» Goal of the exercise: Whenever a line in the records below contains "degrees", pick it out.
** Opening Input data block **
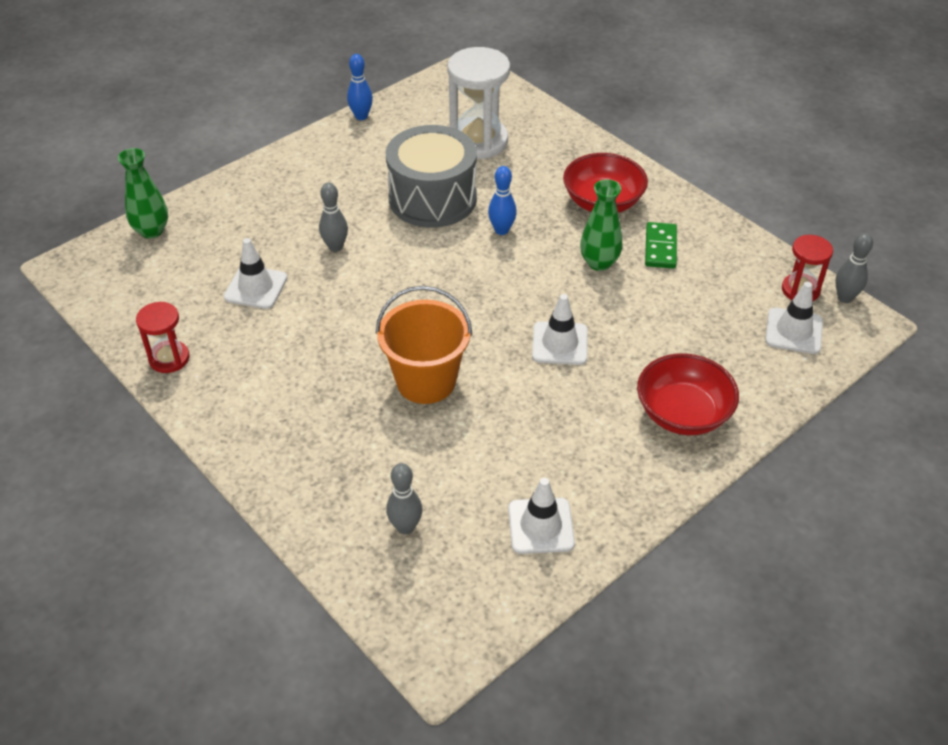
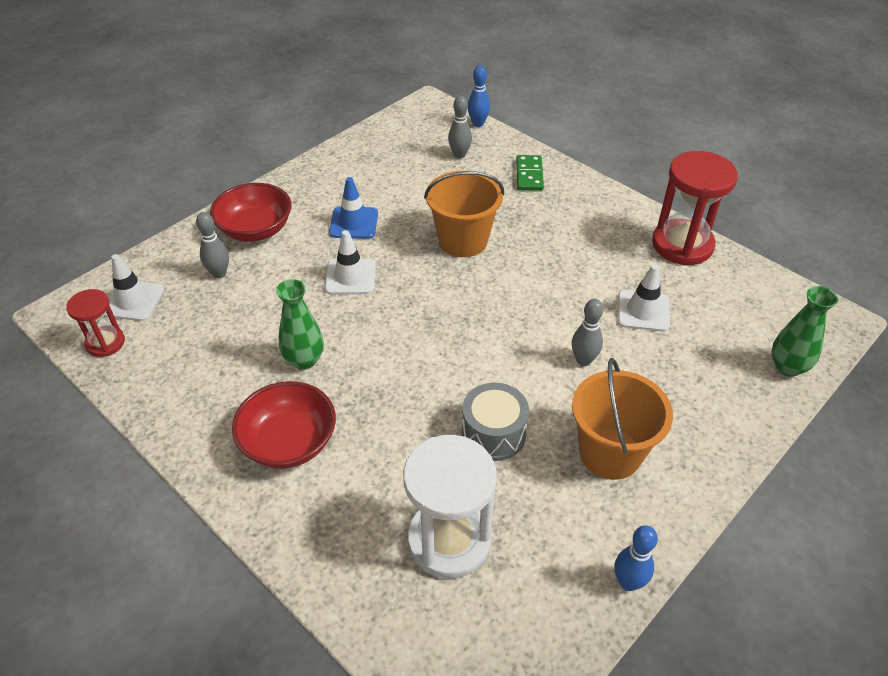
camera: 175 degrees right, 0 degrees up
(169, 358) = (682, 245): red hourglass -> red hourglass, size x1.79
(342, 181) = (610, 453): none -> orange bucket
(432, 198) = (493, 433): grey drum -> grey drum, size x0.61
(501, 230) = (408, 394): blue bowling pin -> blue bowling pin (478, 123)
(541, 526) = (370, 160): white traffic cone -> none
(559, 415) = (354, 223): none -> blue traffic cone
(660, 247) = (235, 383): green domino -> green domino (529, 175)
(845, 298) = (65, 337): grey bowling pin -> grey bowling pin (219, 273)

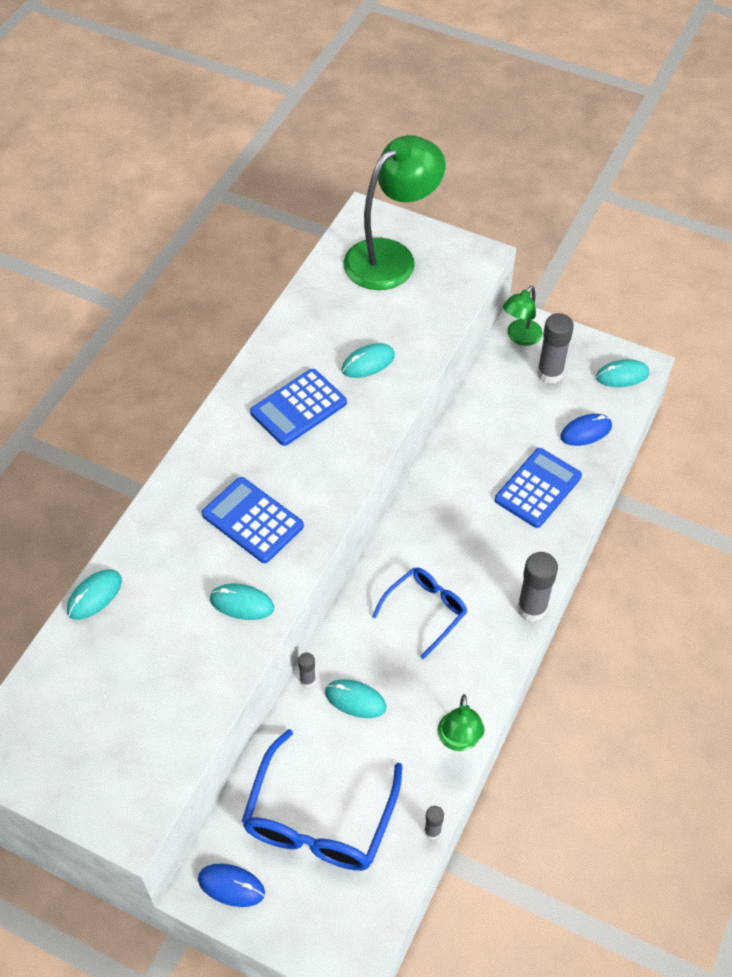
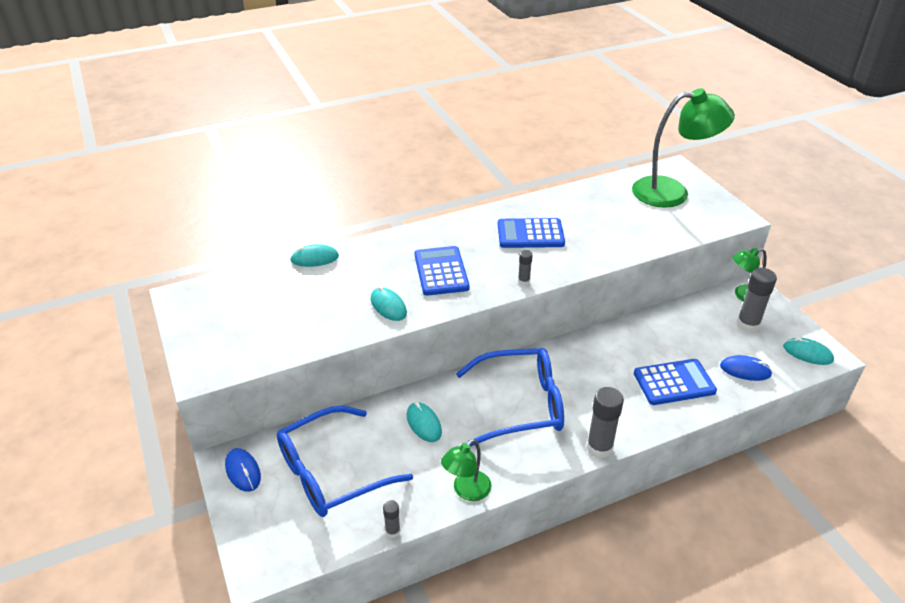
camera: 40 degrees right, 15 degrees down
(307, 680) = (406, 394): grey glue stick -> grey glue stick (524, 281)
(368, 363) = (600, 234): turquoise mouse -> none
(425, 611) = (521, 404): blue glasses -> blue glasses, size x1.67

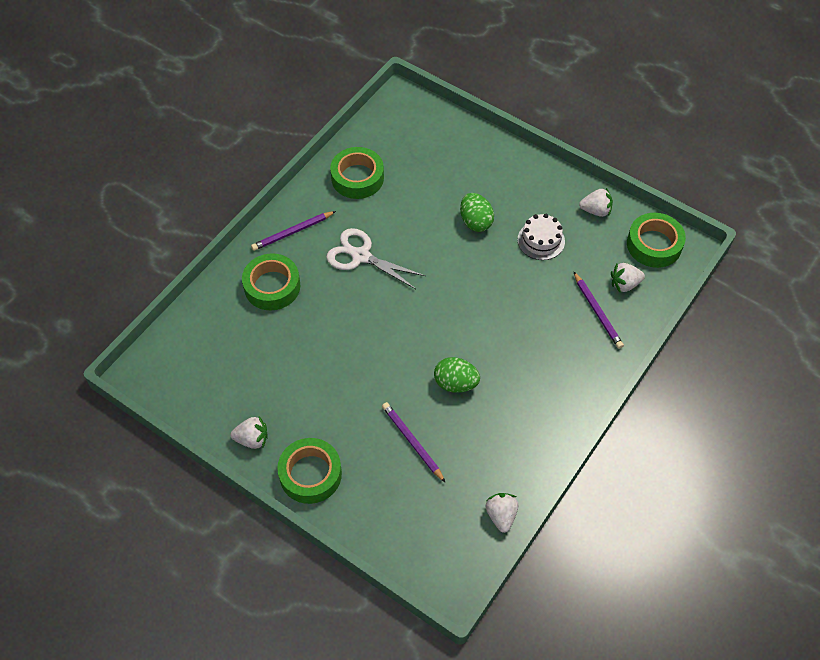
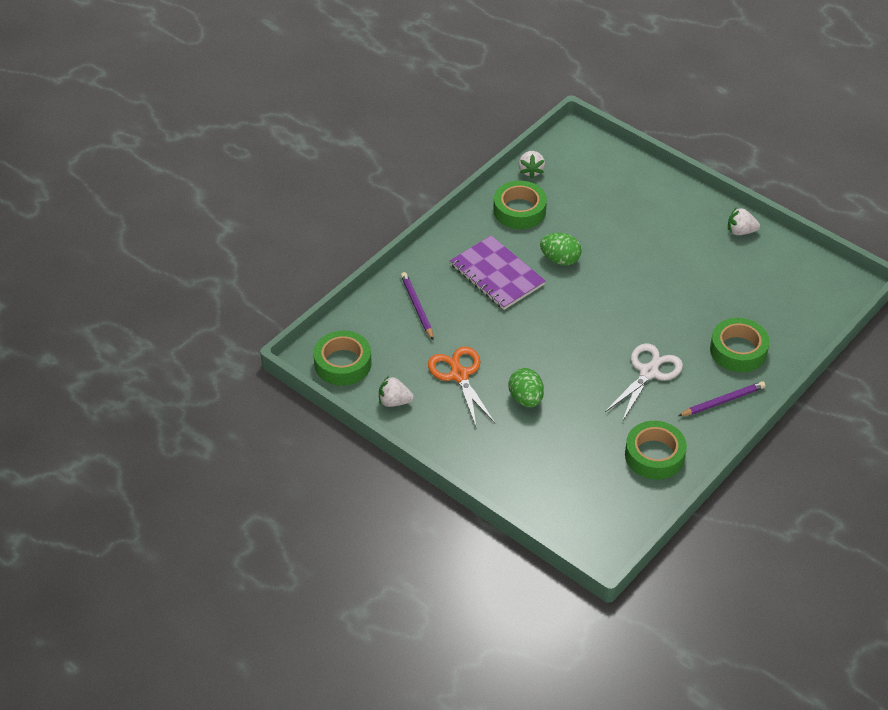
camera: 175 degrees left, 10 degrees down
(310, 474) = (688, 205): green tape -> green tape (519, 210)
(361, 256) = (648, 372): white scissors -> white scissors turned 90 degrees counterclockwise
(412, 442) = (601, 221): purple pencil -> none
(521, 358) = (497, 275): none -> purple notebook
(541, 240) = (459, 375): white cake -> orange scissors
(624, 284) = (384, 329): white strawberry -> none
** Closing Input data block **
» Your solution:
camera: 175 degrees right, 0 degrees up
camera: 40 degrees right, 15 degrees down
camera: 175 degrees left, 10 degrees down
(361, 256) = (648, 372): white scissors -> white scissors turned 90 degrees counterclockwise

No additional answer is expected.